**WHAT THE TASK ASKS**
Set down the lines that begin at the top of the records and end with the line containing "347 250 46 34", and drop every picture.

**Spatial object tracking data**
* * *

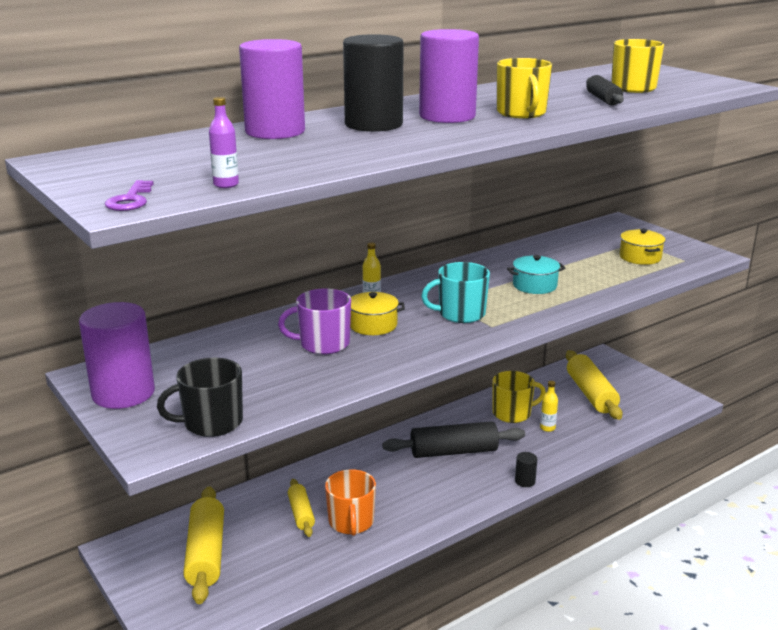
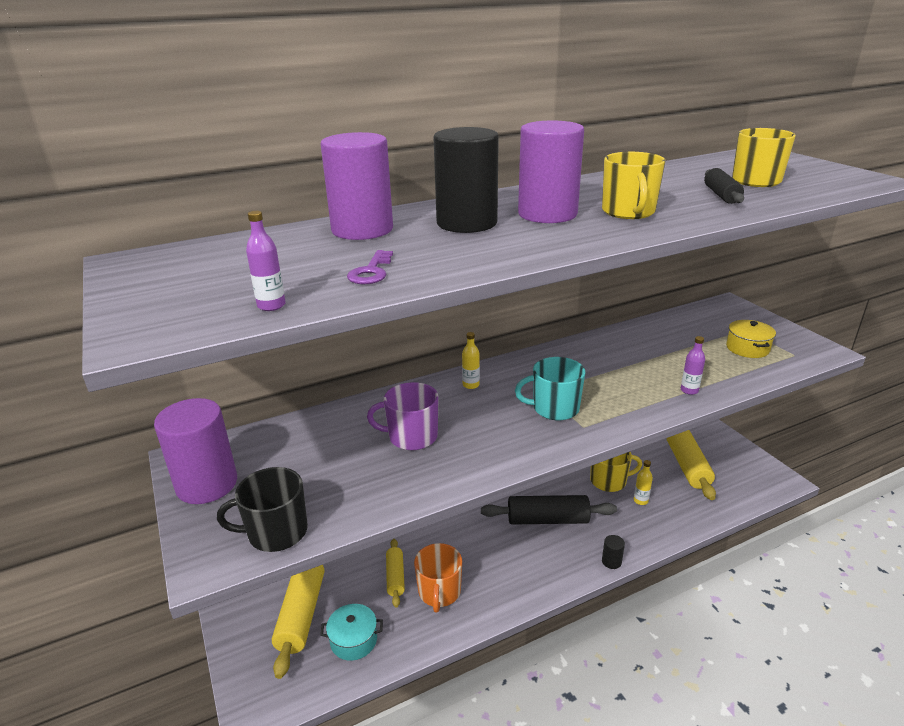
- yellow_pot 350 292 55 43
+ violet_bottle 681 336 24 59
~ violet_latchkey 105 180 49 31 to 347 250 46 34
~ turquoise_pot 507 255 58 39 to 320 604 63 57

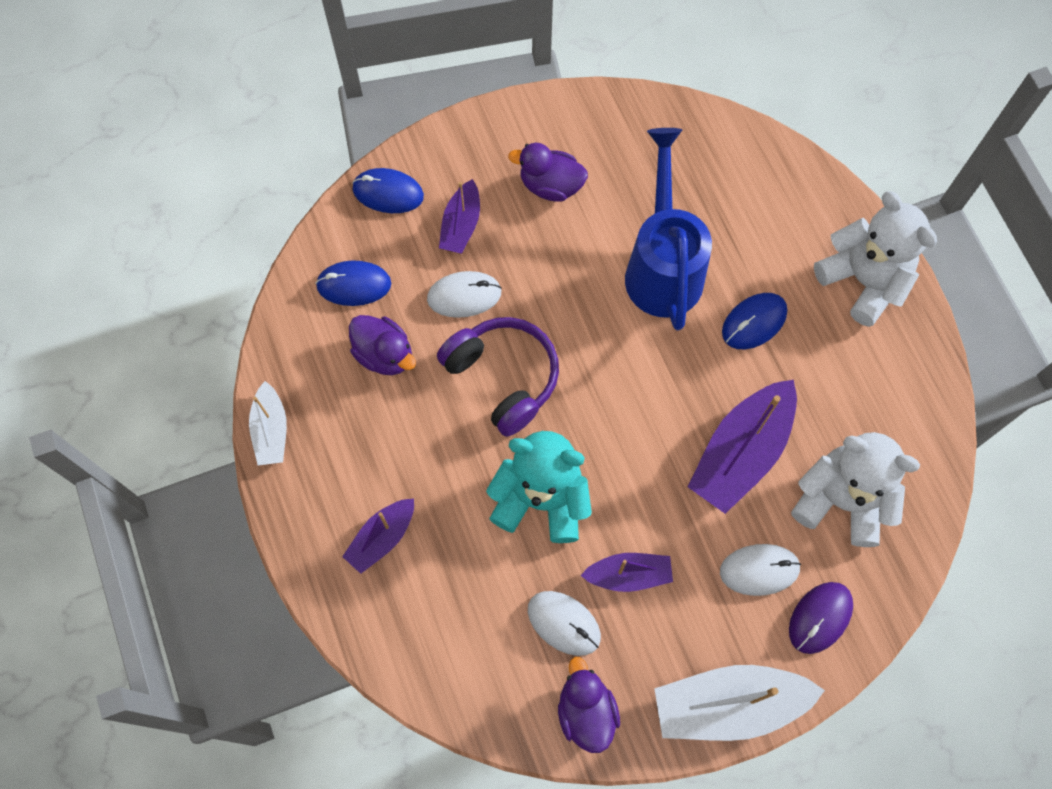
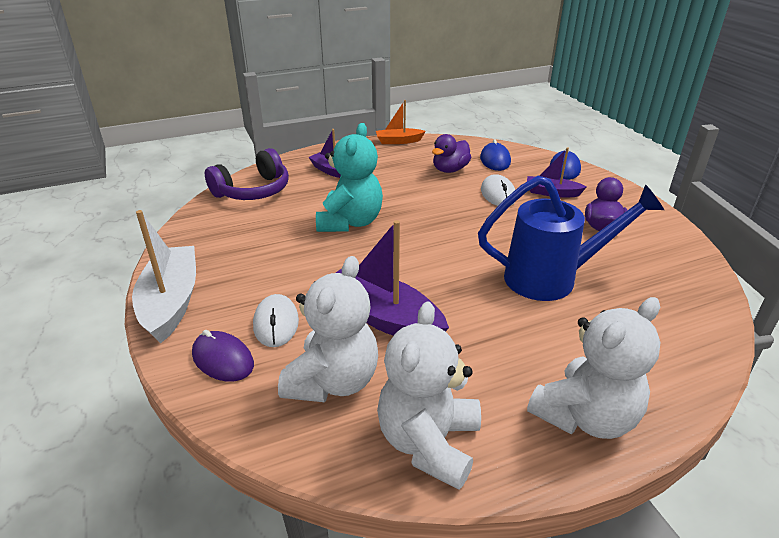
- white_PC_mouse 528 591 73 65
- violet_duck 558 657 62 96
- violet_sailboat 580 553 93 39
- blue_PC_mouse 722 293 65 56
+ white_stuffed_bear 377 301 104 189
~ violet_headset 437 317 122 120 to 205 148 84 52
~ white_sailboat 249 381 38 84 to orange-coloured_sailboat 376 100 50 44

* * *

**REPLY TO THE TASK**
- yellow_pot 350 292 55 43
+ violet_bottle 681 336 24 59
~ violet_latchkey 105 180 49 31 to 347 250 46 34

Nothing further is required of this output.